START GIVEN DATA

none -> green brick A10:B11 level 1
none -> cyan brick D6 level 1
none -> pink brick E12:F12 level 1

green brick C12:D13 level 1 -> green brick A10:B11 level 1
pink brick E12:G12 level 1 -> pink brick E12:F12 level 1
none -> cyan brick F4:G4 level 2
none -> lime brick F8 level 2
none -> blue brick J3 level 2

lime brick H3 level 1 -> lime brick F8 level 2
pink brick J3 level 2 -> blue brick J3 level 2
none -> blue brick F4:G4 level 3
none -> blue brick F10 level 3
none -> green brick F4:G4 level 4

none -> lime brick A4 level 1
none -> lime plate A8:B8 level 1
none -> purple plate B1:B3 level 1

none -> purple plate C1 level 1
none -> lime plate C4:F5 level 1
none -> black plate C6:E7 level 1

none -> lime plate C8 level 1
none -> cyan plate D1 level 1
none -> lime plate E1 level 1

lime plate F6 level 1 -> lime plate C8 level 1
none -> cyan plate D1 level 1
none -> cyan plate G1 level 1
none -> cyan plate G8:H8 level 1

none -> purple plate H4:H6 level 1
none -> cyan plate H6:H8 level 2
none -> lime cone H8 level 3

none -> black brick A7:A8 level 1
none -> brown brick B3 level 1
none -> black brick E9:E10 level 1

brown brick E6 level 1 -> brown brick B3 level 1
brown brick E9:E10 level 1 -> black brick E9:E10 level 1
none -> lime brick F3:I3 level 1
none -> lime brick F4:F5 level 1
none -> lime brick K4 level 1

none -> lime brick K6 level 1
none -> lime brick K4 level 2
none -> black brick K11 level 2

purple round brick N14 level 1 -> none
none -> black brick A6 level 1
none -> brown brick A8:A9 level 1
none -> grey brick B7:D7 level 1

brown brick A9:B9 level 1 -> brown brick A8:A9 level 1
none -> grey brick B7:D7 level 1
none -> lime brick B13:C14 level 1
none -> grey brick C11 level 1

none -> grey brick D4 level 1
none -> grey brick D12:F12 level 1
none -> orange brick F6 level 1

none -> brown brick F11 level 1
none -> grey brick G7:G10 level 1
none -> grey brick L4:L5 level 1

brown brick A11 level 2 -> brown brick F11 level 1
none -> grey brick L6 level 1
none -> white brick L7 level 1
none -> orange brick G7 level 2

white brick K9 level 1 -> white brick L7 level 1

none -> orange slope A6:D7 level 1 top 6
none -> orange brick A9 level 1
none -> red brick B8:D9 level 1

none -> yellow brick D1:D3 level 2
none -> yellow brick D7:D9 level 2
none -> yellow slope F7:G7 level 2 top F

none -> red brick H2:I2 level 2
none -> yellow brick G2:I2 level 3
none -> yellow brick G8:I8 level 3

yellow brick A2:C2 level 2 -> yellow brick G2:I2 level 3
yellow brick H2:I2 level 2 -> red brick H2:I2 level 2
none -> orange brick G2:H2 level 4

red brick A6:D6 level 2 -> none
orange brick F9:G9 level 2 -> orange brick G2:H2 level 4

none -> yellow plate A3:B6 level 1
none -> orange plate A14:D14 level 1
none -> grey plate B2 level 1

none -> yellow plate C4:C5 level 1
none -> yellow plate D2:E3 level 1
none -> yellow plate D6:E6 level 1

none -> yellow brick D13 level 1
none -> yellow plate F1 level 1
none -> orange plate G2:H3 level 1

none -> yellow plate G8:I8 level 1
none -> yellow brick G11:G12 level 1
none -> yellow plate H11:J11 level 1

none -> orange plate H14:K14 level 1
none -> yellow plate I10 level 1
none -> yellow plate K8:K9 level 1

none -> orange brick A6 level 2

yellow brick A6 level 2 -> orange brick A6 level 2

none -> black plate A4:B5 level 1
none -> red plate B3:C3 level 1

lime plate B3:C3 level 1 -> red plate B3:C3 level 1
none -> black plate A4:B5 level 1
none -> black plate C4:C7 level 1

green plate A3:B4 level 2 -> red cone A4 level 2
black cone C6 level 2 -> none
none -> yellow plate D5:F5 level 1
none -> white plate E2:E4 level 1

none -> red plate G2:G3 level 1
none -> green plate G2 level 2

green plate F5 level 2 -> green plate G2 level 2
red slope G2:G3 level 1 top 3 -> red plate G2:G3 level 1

END GIVEN DATA

> [TASK]:
Check each line of the material for the word "cone". Copy the ones that have it.

> [RESPONSE FOR THIS EXERCISE]:
none -> lime cone H8 level 3
green plate A3:B4 level 2 -> red cone A4 level 2
black cone C6 level 2 -> none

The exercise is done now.